■ Information shown:
---+---

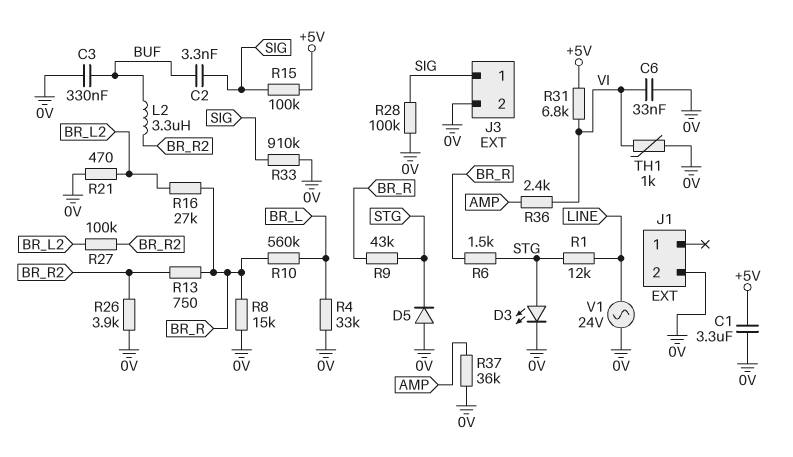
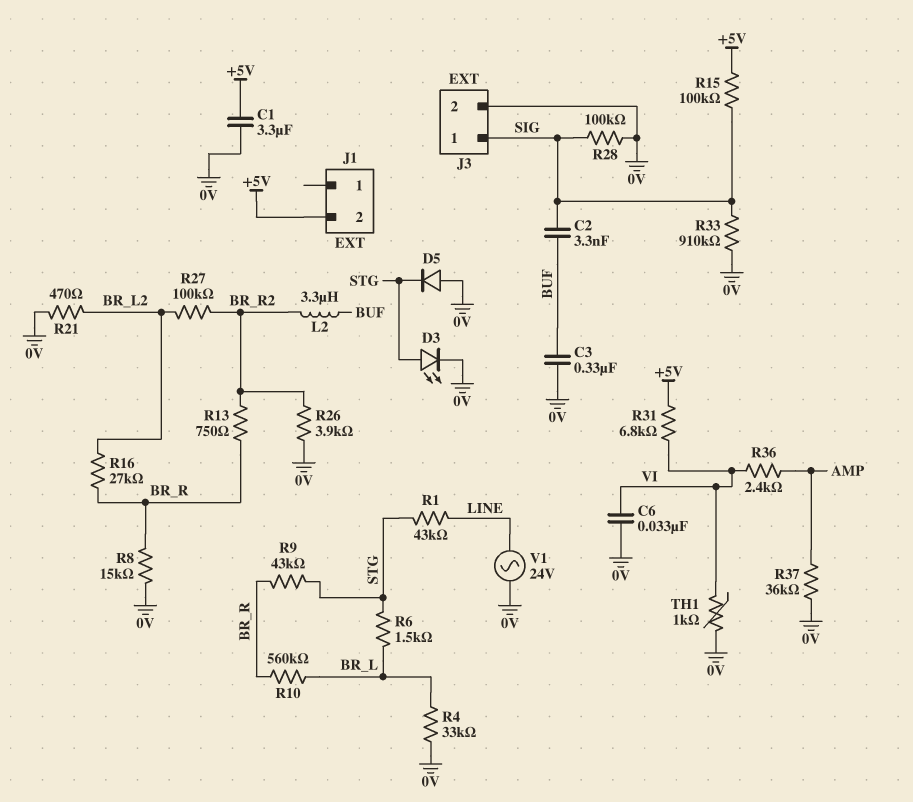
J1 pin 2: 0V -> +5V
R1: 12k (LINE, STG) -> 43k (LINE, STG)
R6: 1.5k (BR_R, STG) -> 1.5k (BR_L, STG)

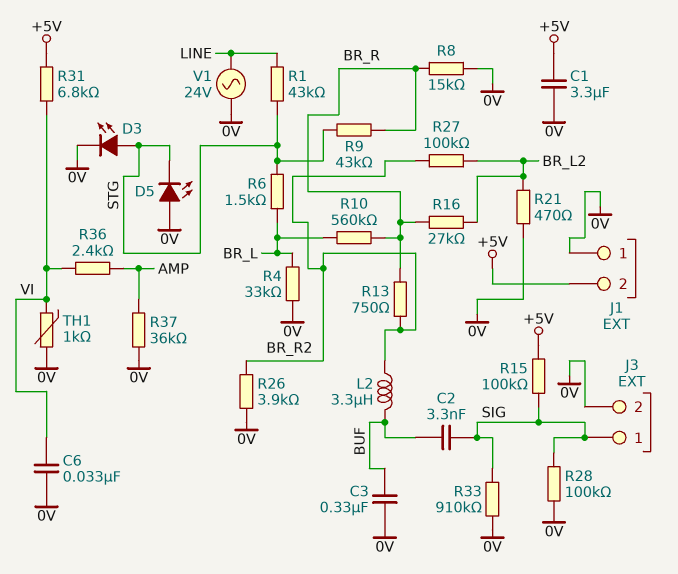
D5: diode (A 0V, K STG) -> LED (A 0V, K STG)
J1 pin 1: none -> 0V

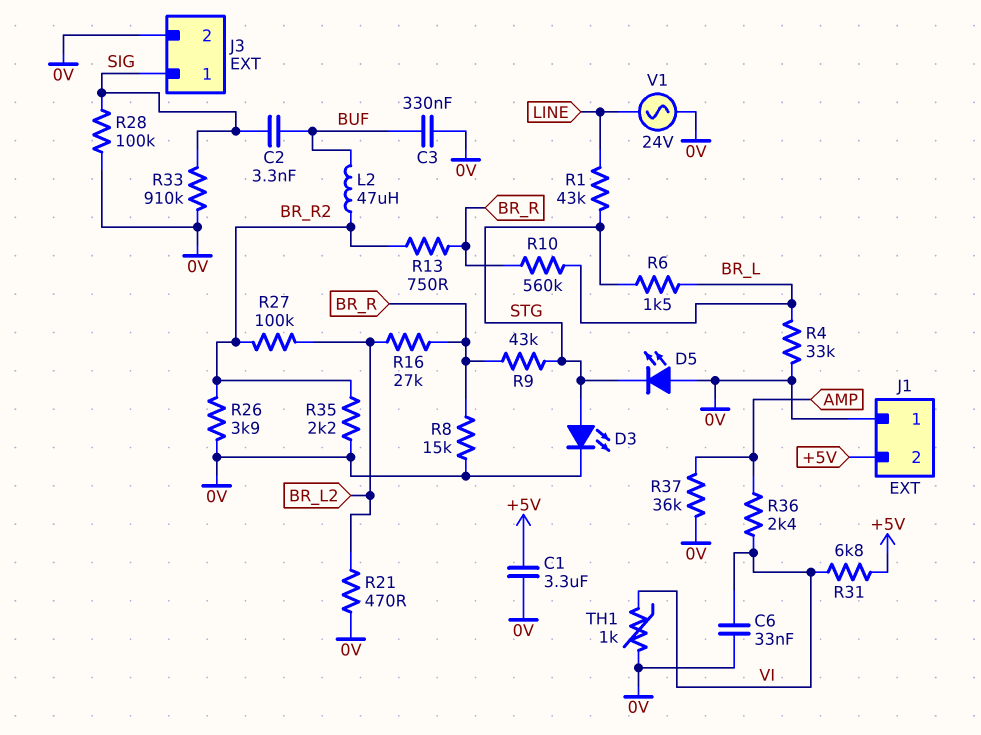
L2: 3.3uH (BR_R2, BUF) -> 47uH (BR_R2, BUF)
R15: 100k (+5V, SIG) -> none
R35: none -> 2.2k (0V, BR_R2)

---+---

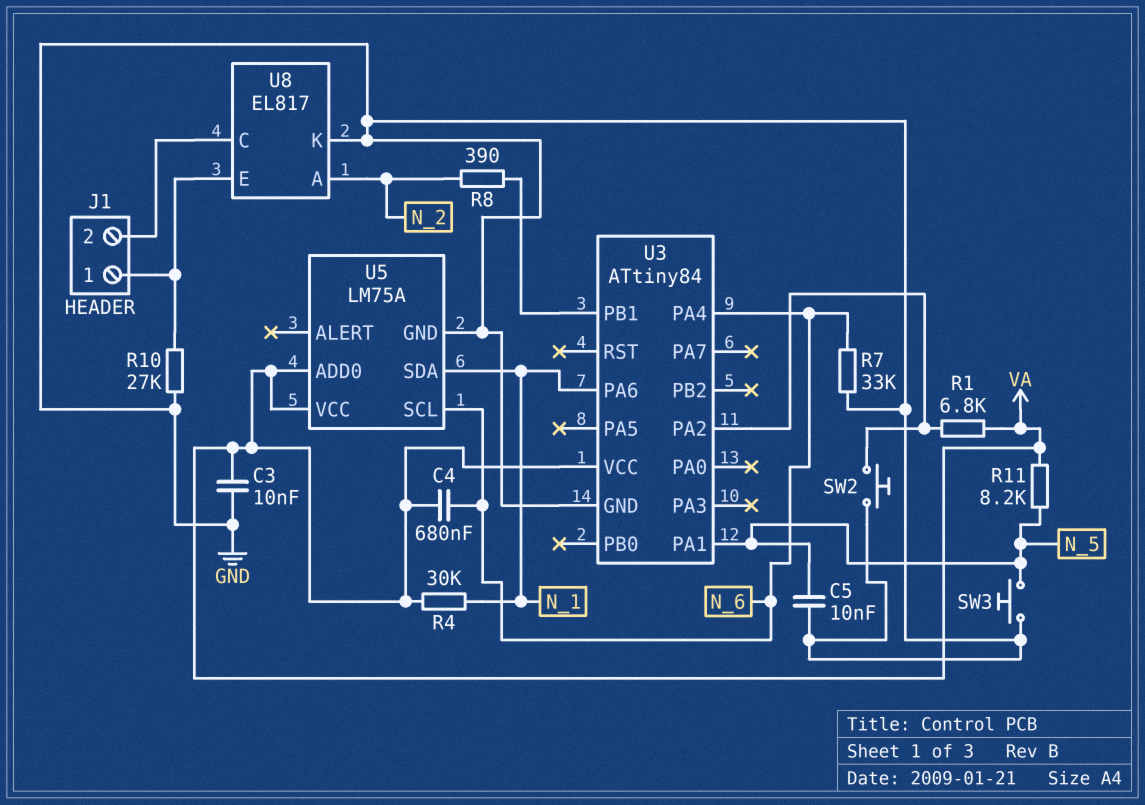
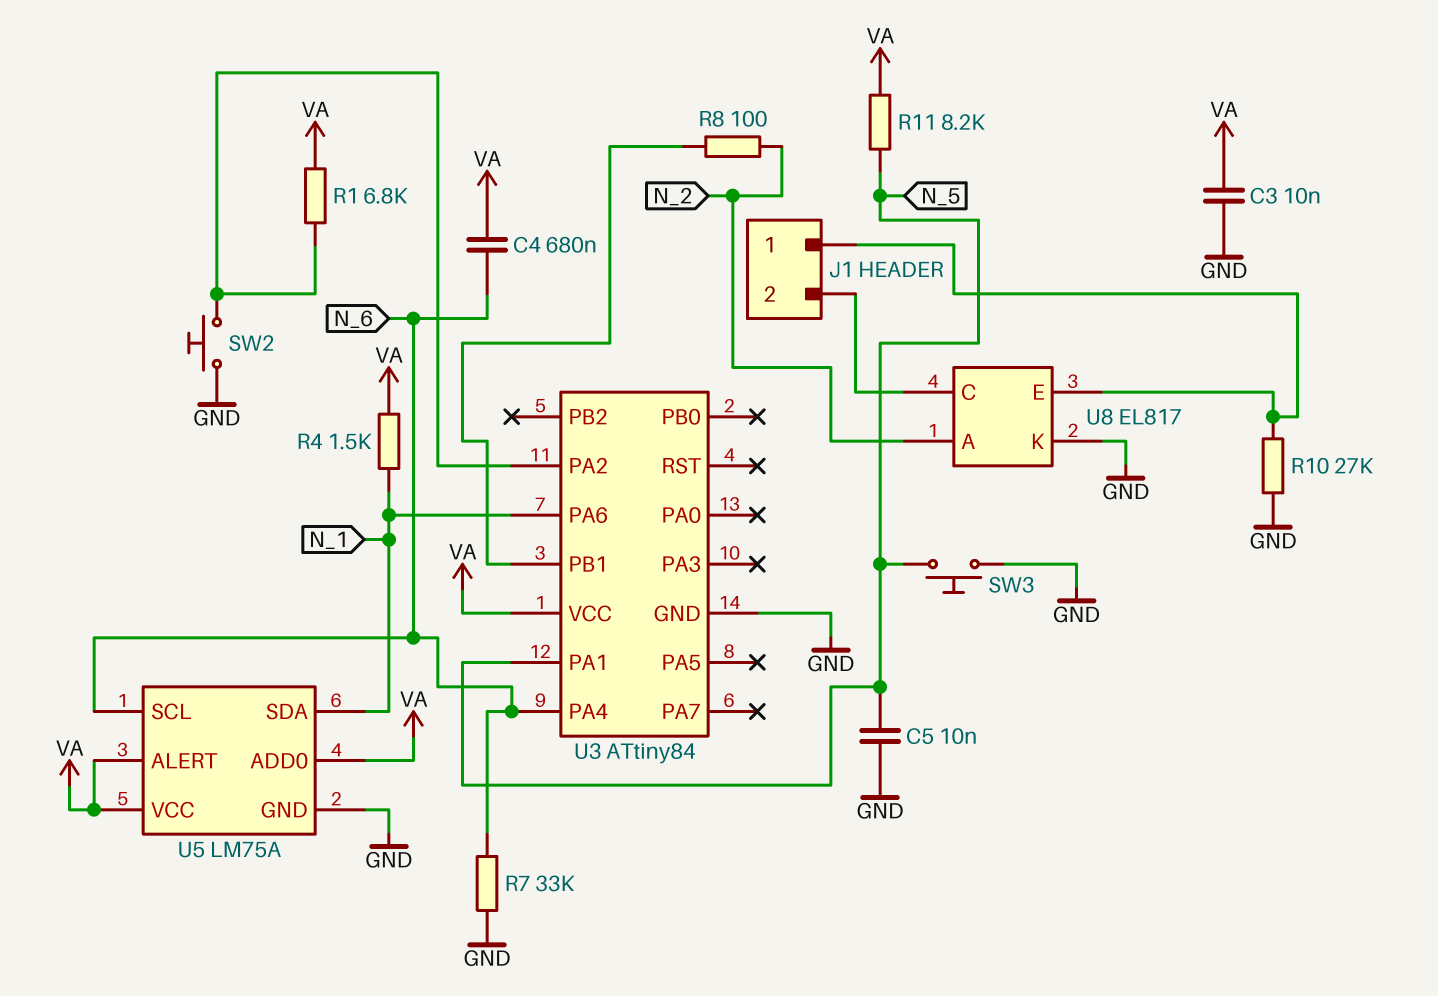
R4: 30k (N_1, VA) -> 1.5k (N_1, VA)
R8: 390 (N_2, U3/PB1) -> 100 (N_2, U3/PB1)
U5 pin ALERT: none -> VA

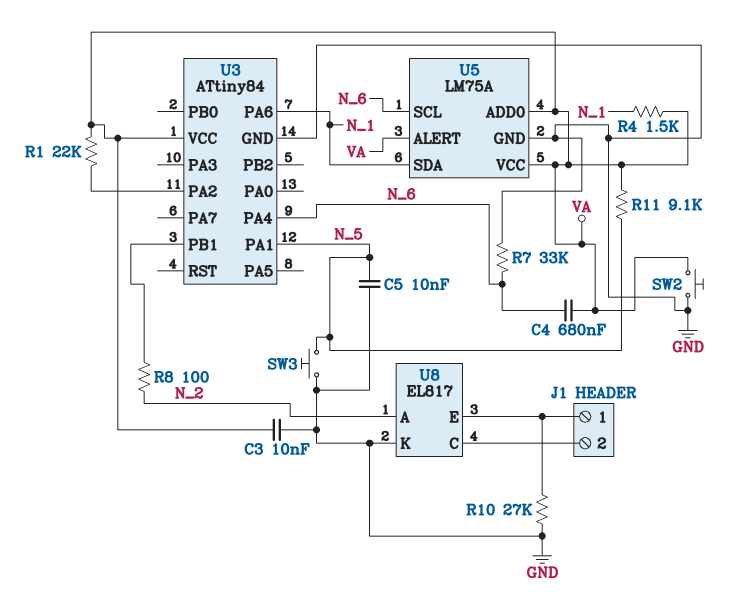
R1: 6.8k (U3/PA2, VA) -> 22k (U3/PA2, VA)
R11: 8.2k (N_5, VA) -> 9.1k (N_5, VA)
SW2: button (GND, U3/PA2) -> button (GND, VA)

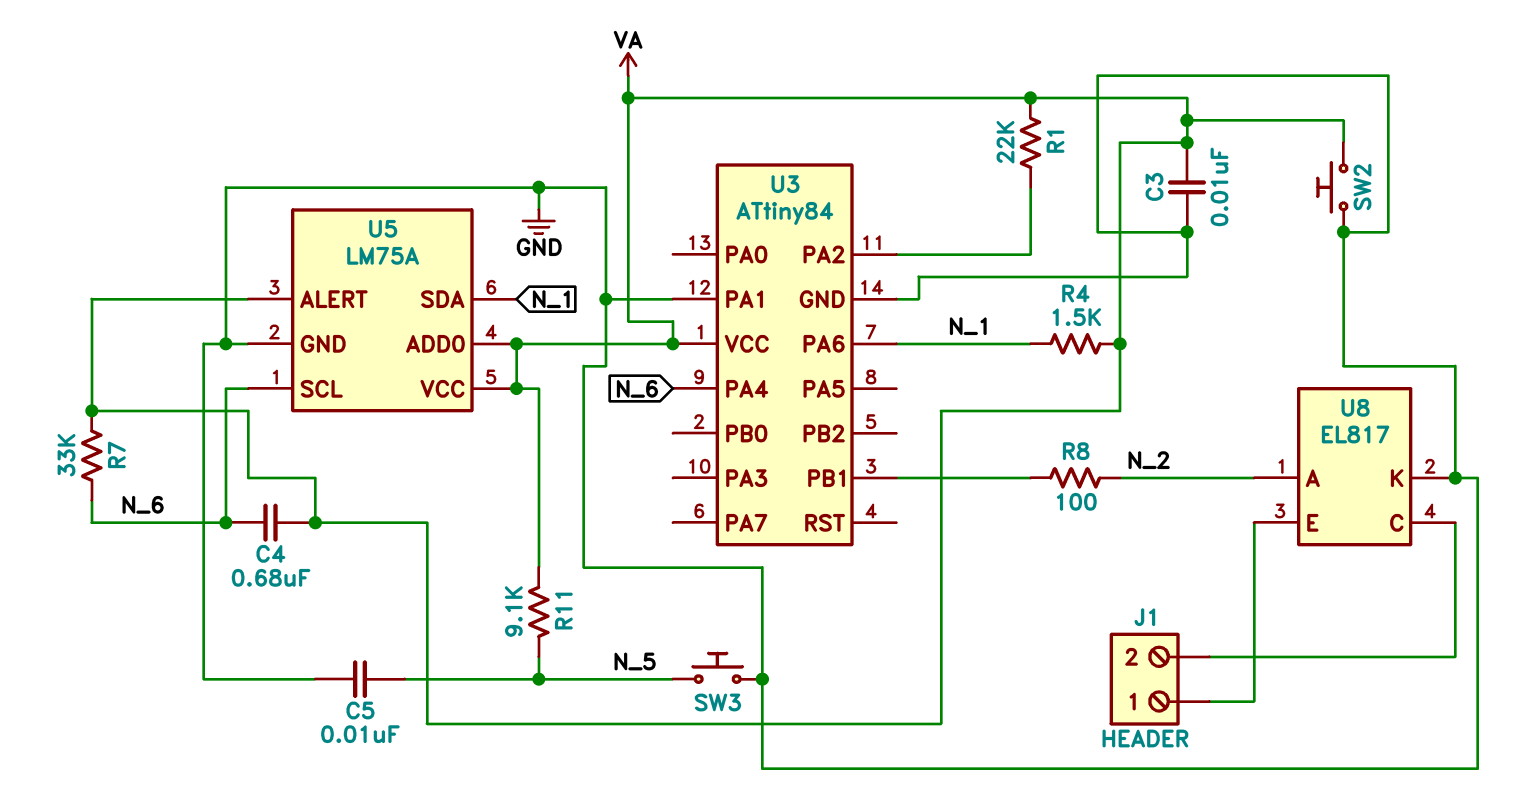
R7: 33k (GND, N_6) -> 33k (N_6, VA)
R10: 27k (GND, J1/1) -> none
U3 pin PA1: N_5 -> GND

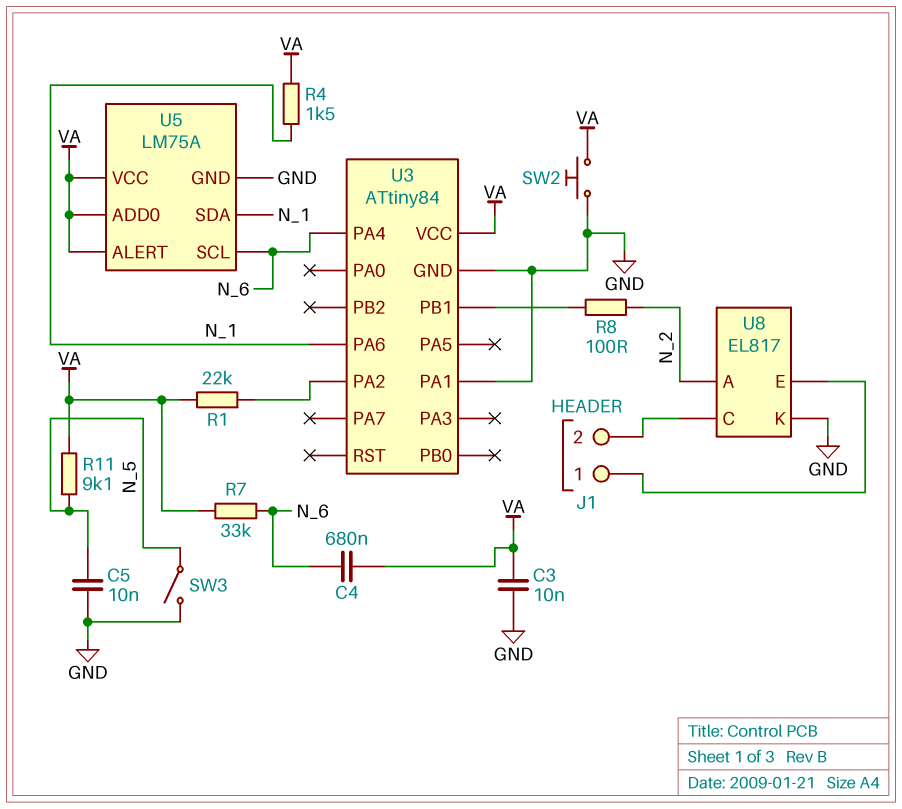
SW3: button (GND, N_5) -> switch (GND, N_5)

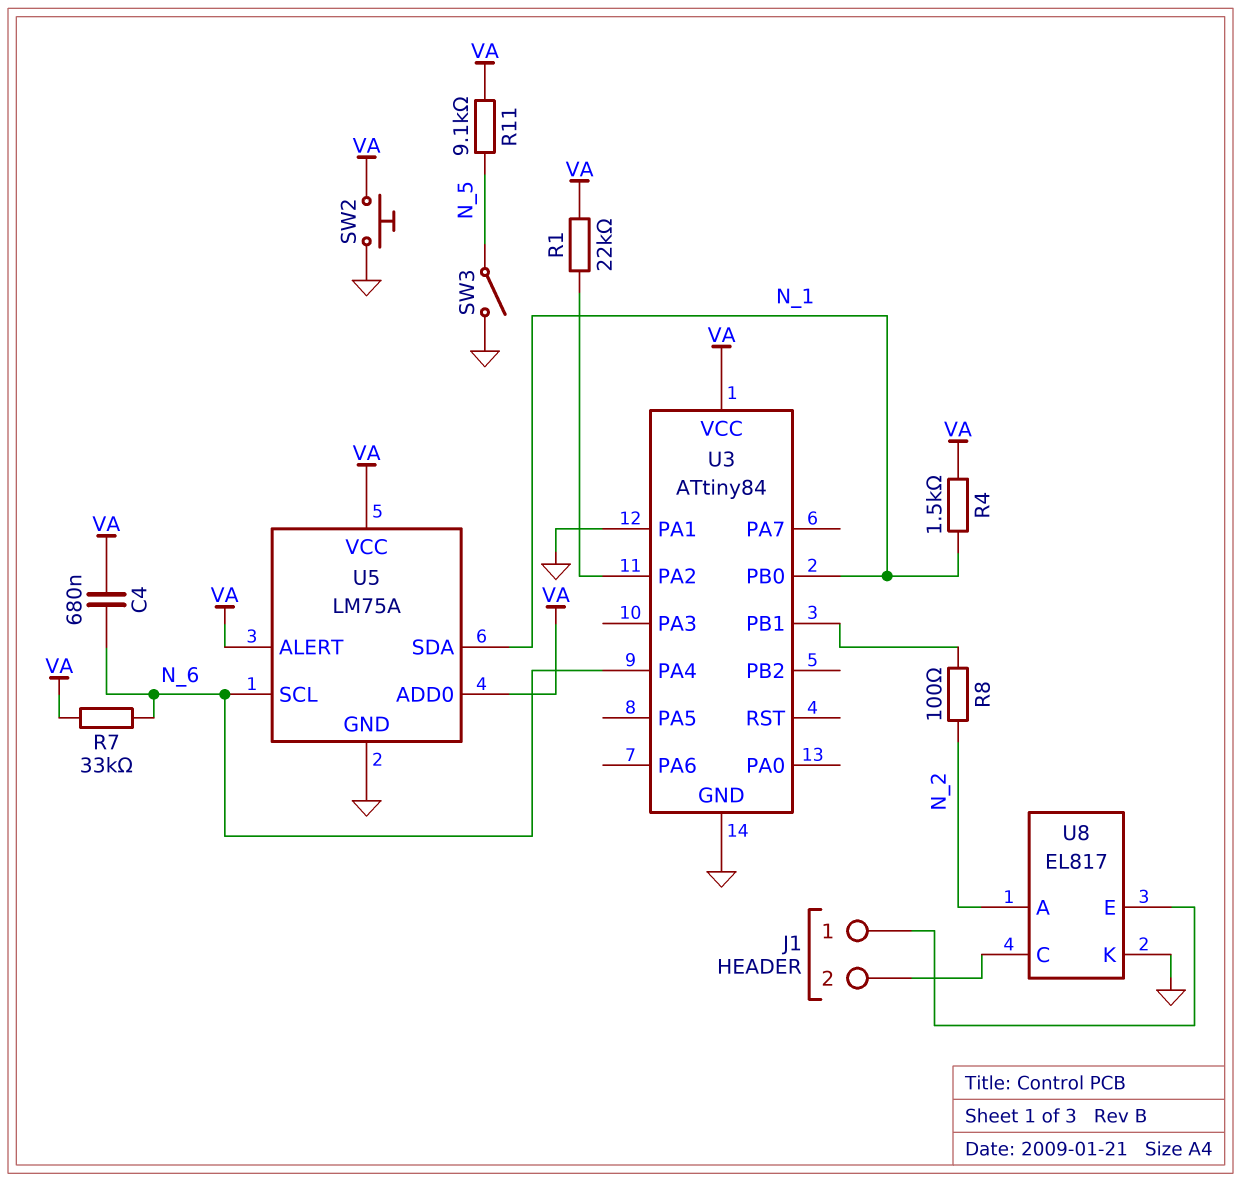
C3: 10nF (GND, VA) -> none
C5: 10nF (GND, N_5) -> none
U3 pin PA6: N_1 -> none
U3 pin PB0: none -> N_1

---+---

■ Problem details: Look through the listing and return each line containing the word "button".

■ Output of the task:
SW2: button (GND, U3/PA2) -> button (GND, VA)
SW3: button (GND, N_5) -> switch (GND, N_5)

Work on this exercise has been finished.